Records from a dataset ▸
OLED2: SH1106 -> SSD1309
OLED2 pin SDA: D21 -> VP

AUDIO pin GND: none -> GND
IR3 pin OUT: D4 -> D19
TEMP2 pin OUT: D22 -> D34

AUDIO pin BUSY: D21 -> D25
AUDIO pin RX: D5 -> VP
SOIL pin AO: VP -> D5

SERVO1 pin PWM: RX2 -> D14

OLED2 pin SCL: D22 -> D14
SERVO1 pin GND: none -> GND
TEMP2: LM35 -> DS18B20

...

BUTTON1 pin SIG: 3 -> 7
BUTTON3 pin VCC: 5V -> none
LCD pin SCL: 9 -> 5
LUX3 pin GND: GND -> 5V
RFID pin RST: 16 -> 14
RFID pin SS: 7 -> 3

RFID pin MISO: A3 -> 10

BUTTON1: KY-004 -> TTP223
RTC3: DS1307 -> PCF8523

...

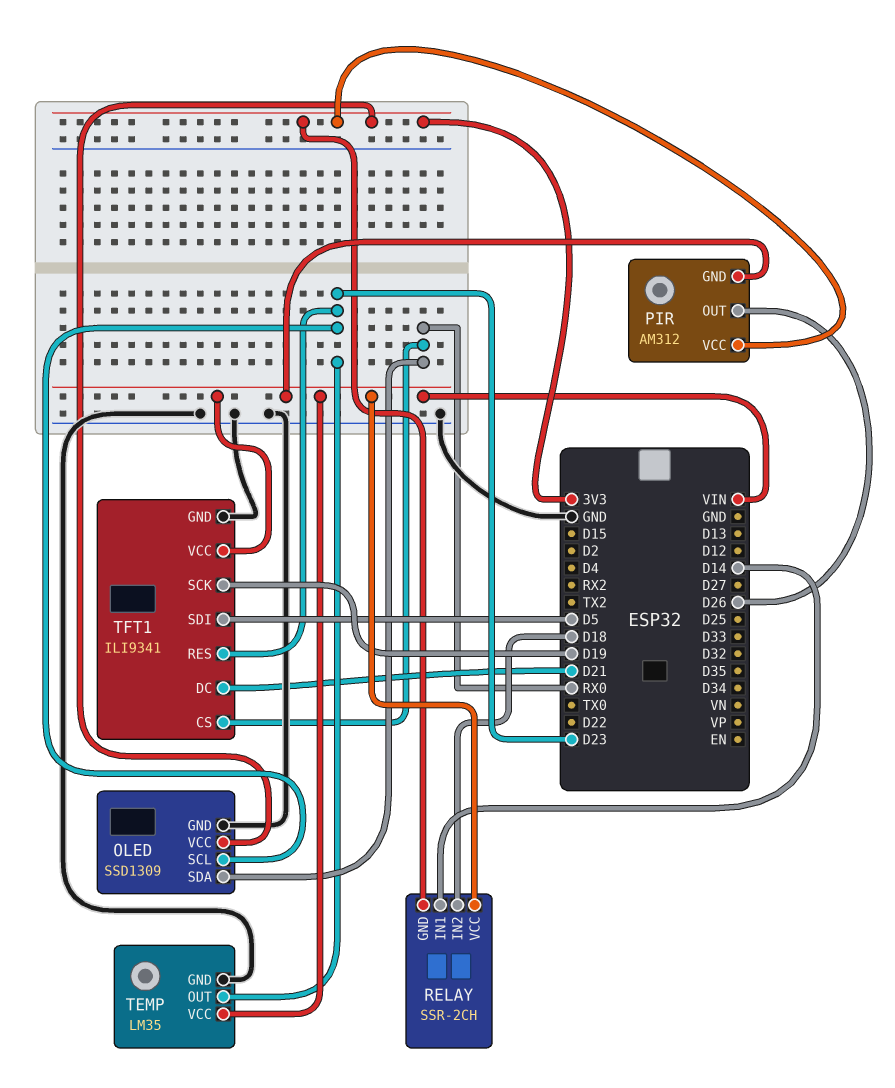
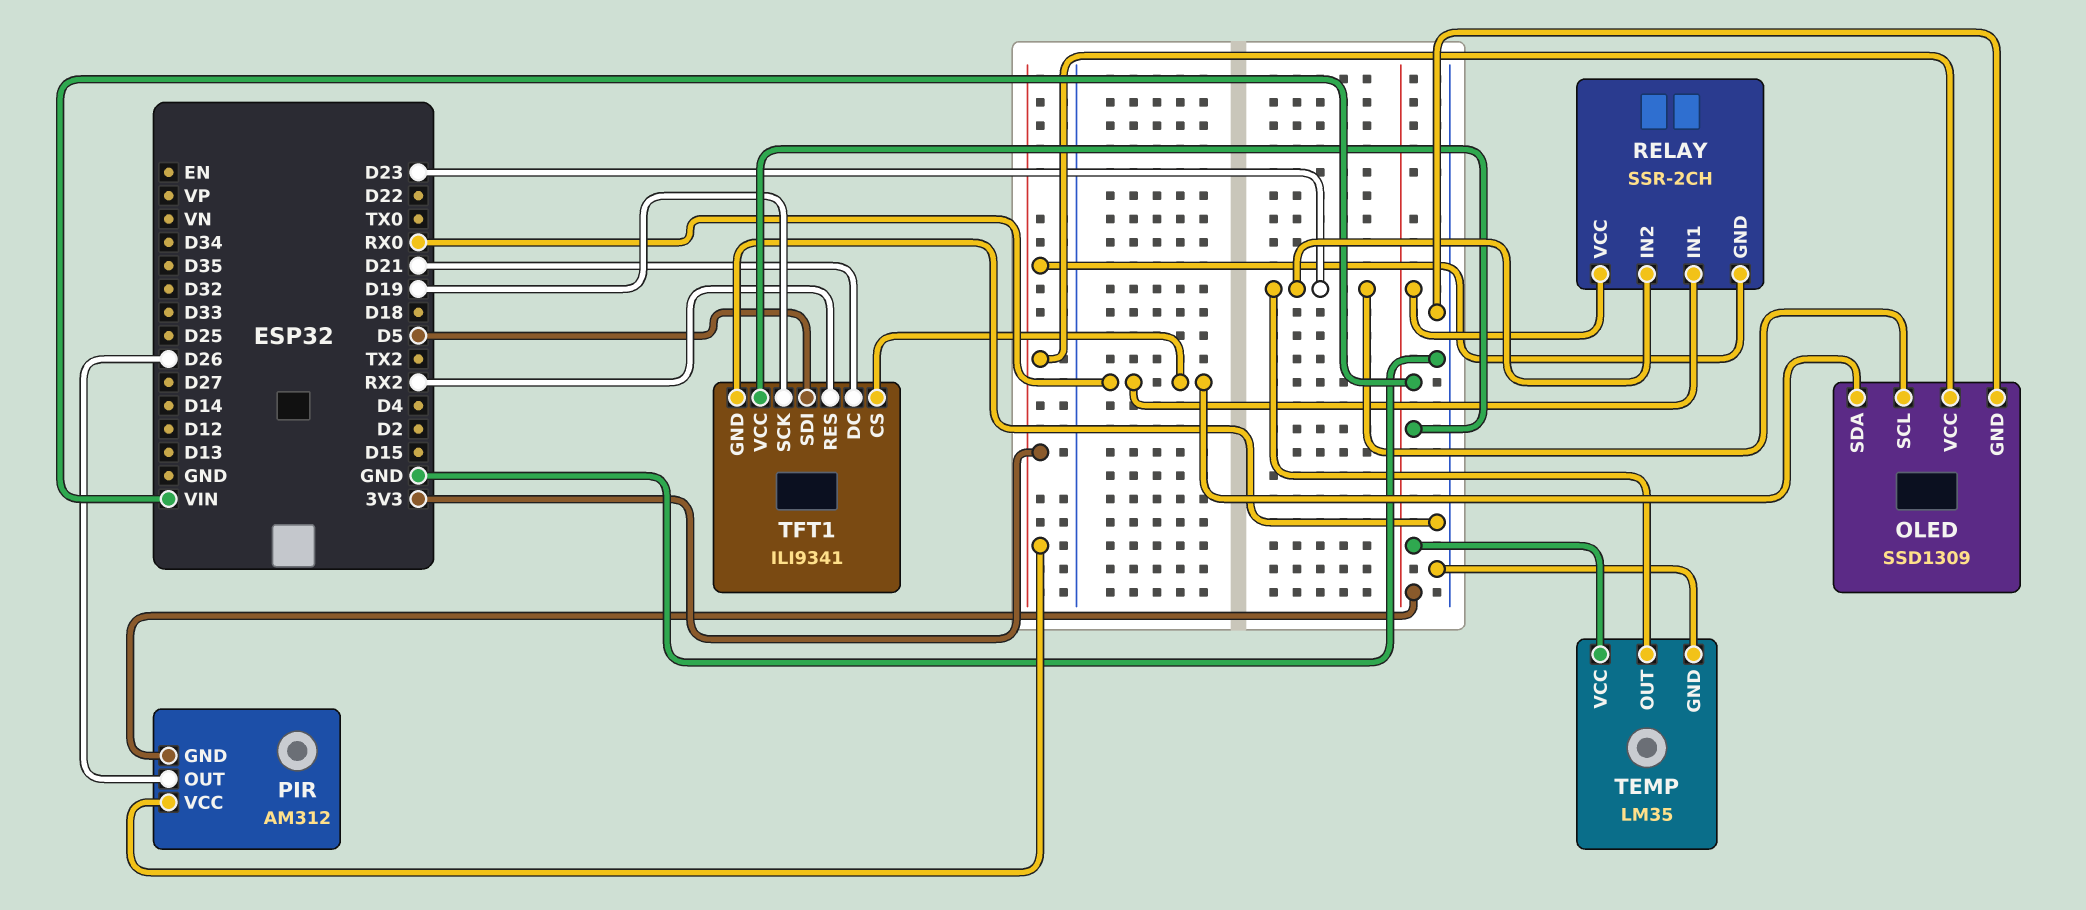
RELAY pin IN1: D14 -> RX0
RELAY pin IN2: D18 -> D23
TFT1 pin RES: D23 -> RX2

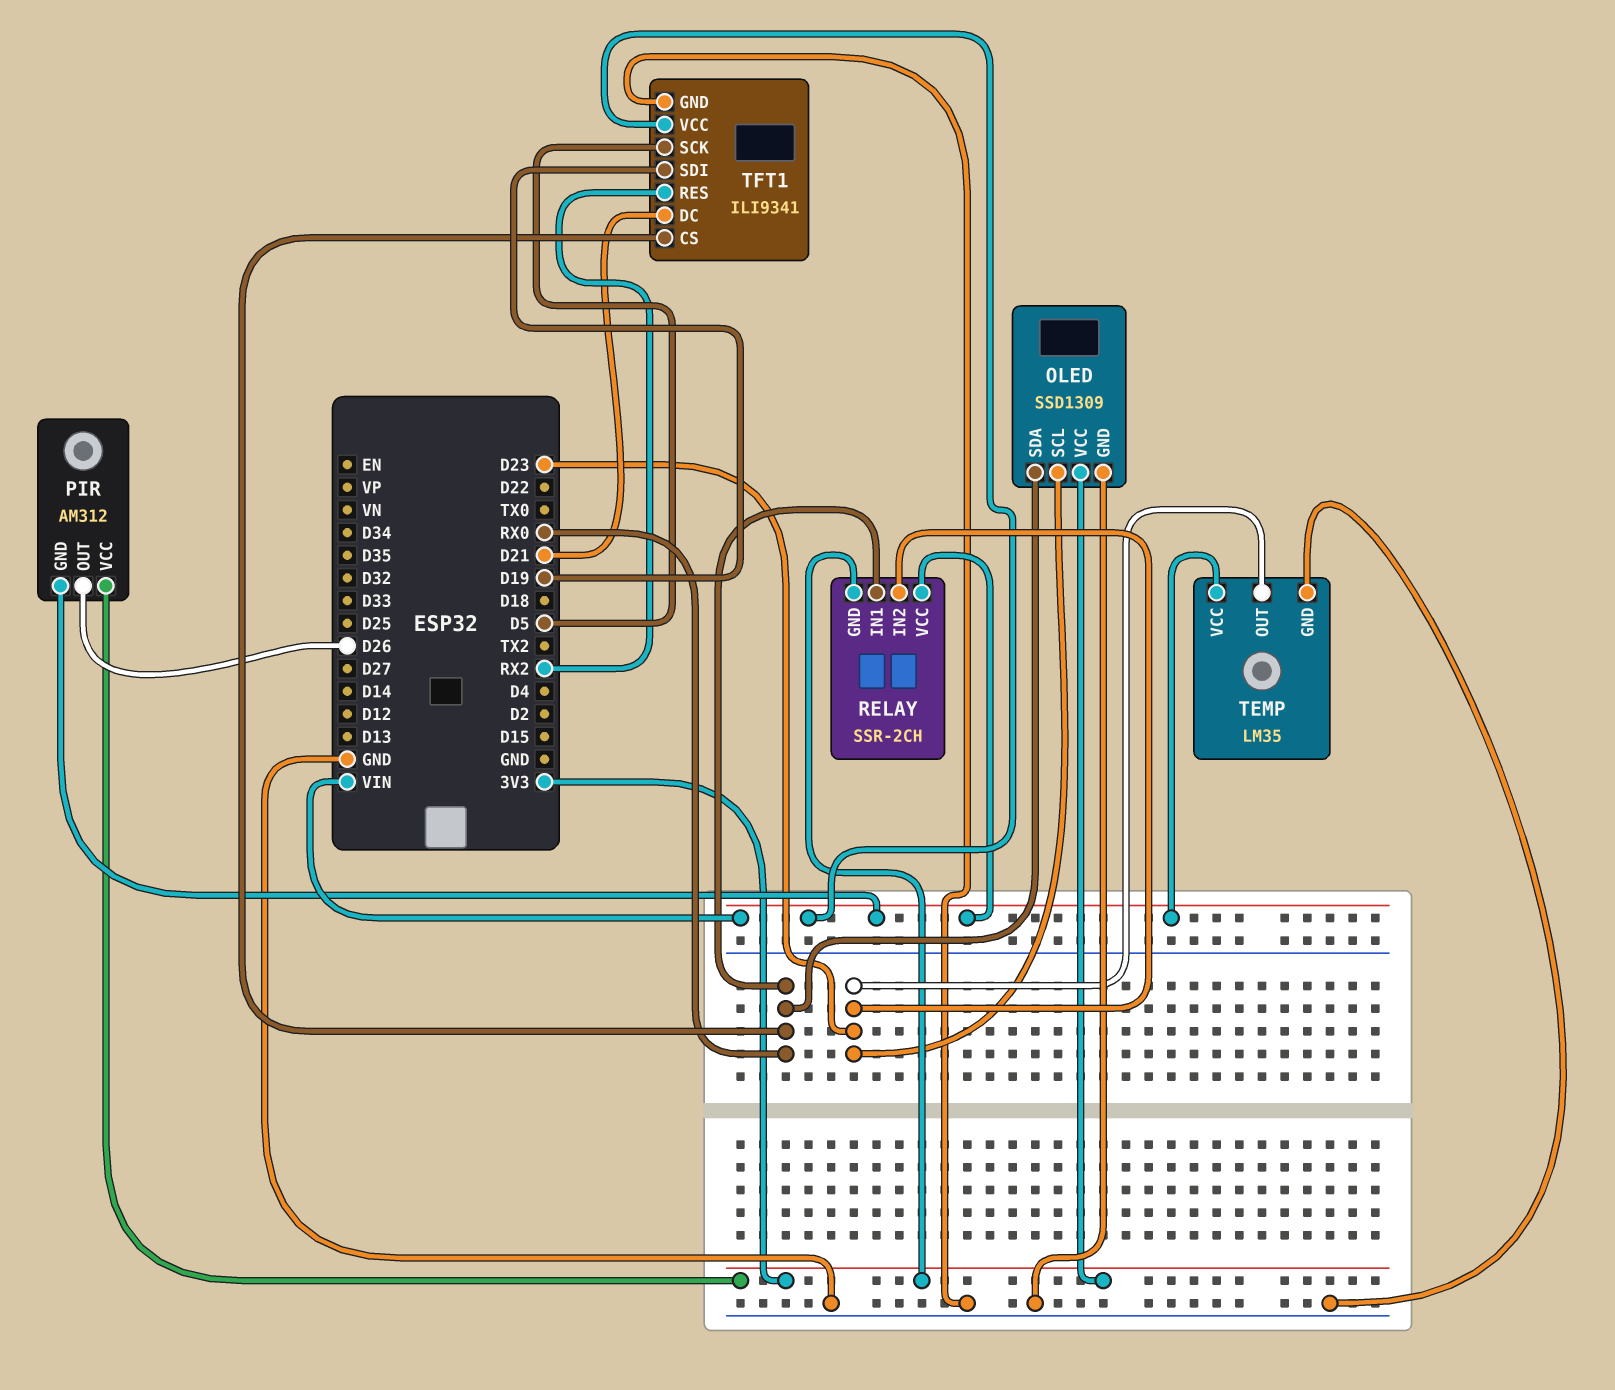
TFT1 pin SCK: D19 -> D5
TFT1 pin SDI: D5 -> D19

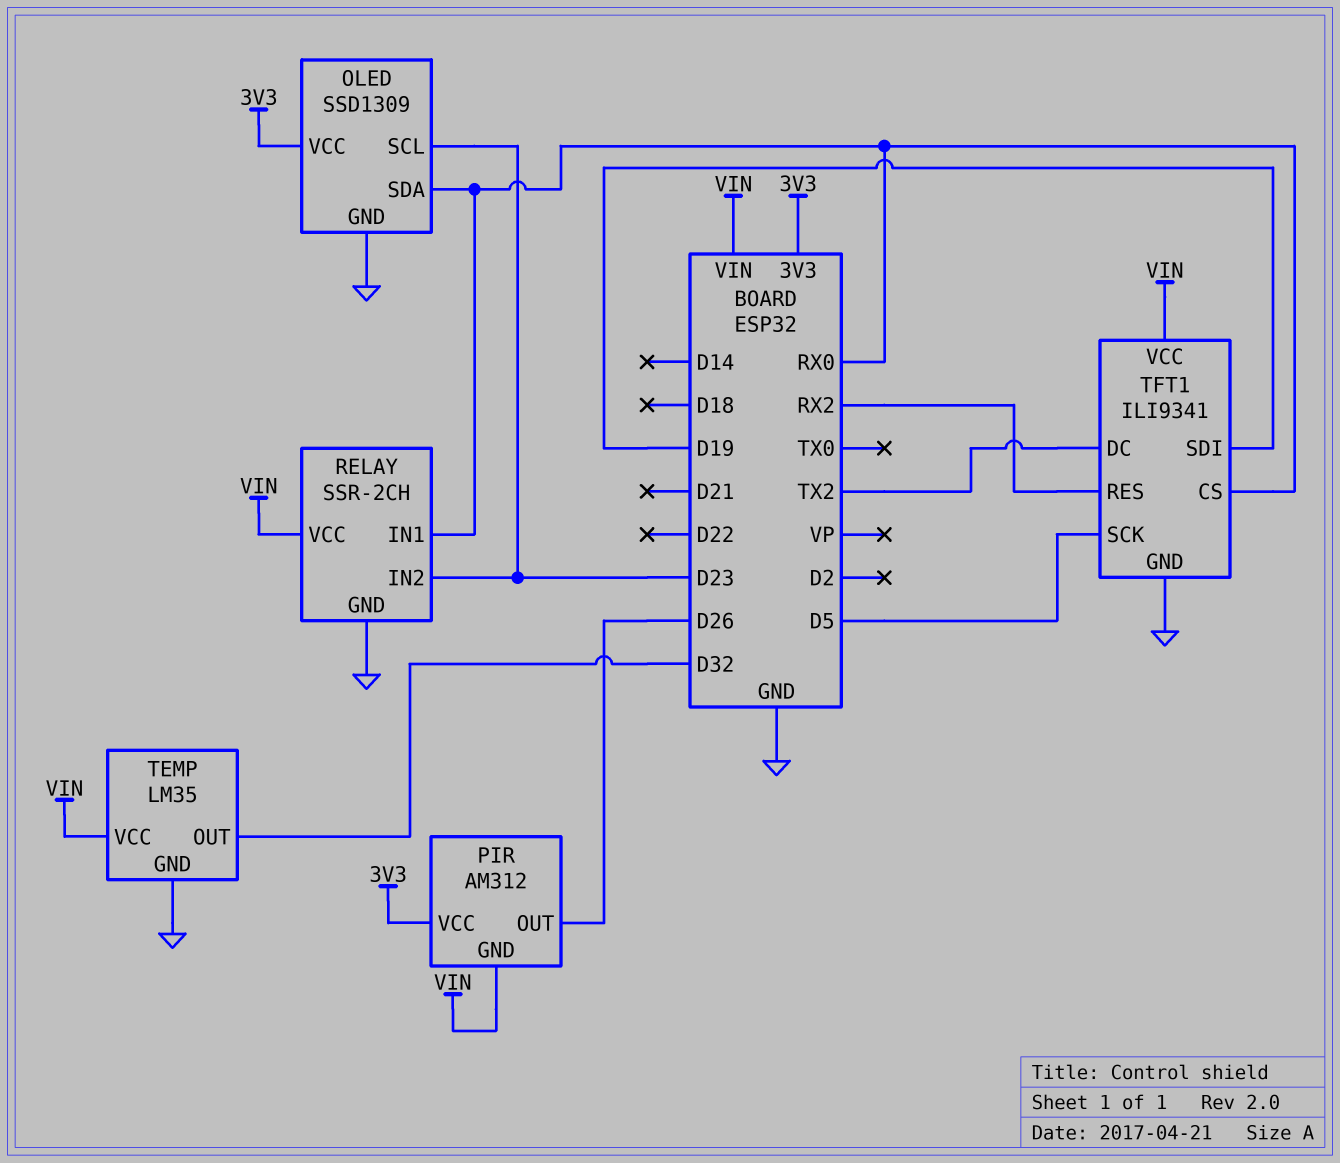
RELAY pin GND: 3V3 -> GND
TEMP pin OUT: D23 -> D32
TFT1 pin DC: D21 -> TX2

ABOUT THIS EXERCISE ▸
Identify the lines of the entries containing the string "none". Copy each such line.

SOLUTION FOR THIS TASK ▸
AUDIO pin GND: none -> GND
SERVO1 pin GND: none -> GND
BUTTON3 pin VCC: 5V -> none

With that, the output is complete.